**Exercise goal**
Your reply should be the records below, duplicated exactly, with any picture removed.

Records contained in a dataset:
-*-

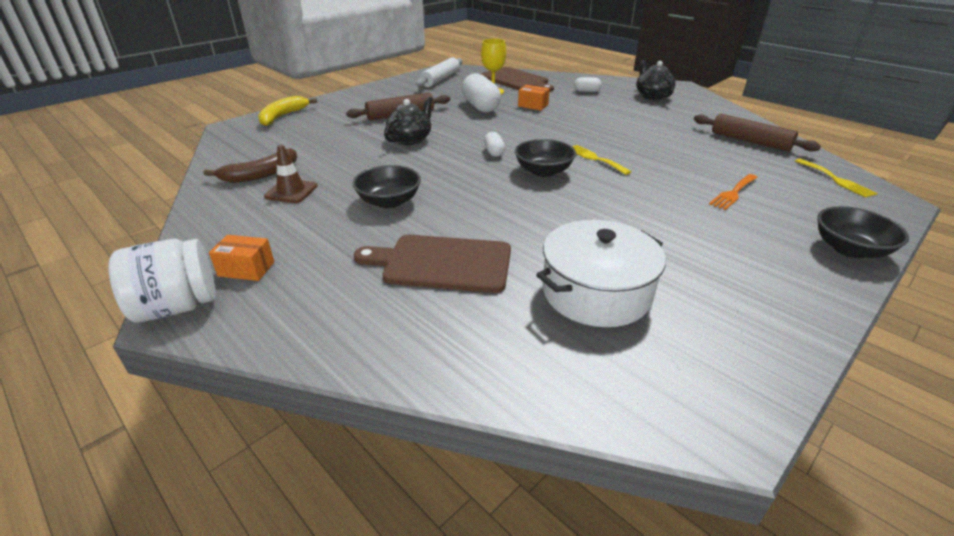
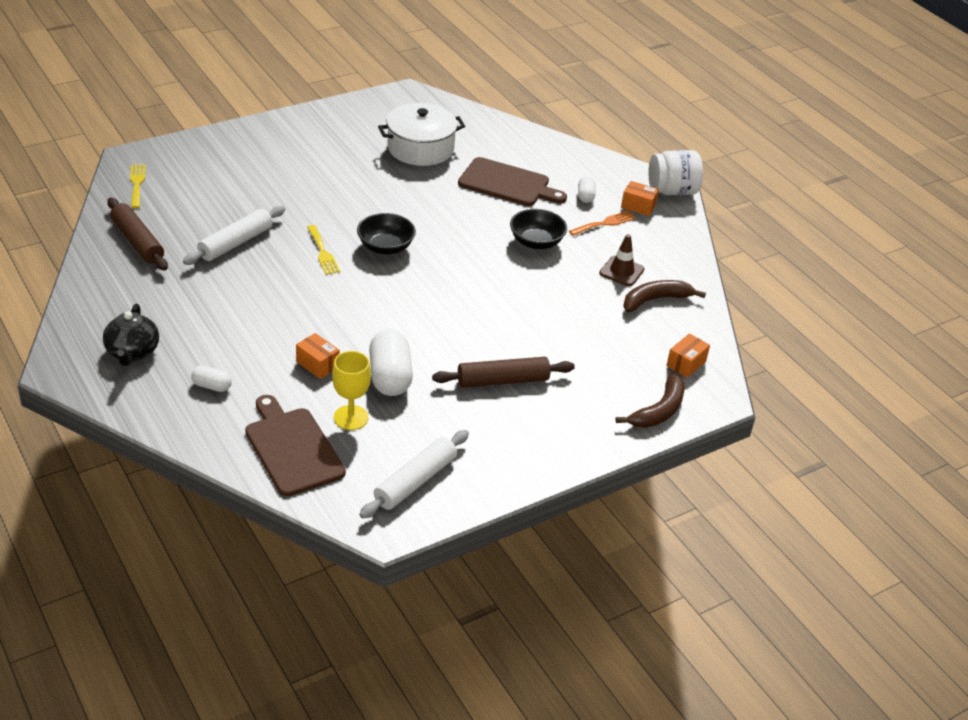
camera: 170 degrees left, 5 degrees up
(249, 140) = (686, 364): none -> orange box
(282, 116) = (659, 411): yellow banana -> brown banana
(410, 139) = (501, 324): black teapot -> none
(494, 152) = (418, 283): white capsule -> white capsule (585, 196)
(675, 153) = (236, 243): none -> white rolling pin
(733, 193) = (244, 190): orange fork -> orange fork (605, 223)
(849, 249) = (229, 137): black bowl -> none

-*-

**Response to this task**
camera: 170 degrees left, 5 degrees up
(249, 140) = (686, 364): none -> orange box
(282, 116) = (659, 411): yellow banana -> brown banana
(410, 139) = (501, 324): black teapot -> none
(494, 152) = (418, 283): white capsule -> white capsule (585, 196)
(675, 153) = (236, 243): none -> white rolling pin
(733, 193) = (244, 190): orange fork -> orange fork (605, 223)
(849, 249) = (229, 137): black bowl -> none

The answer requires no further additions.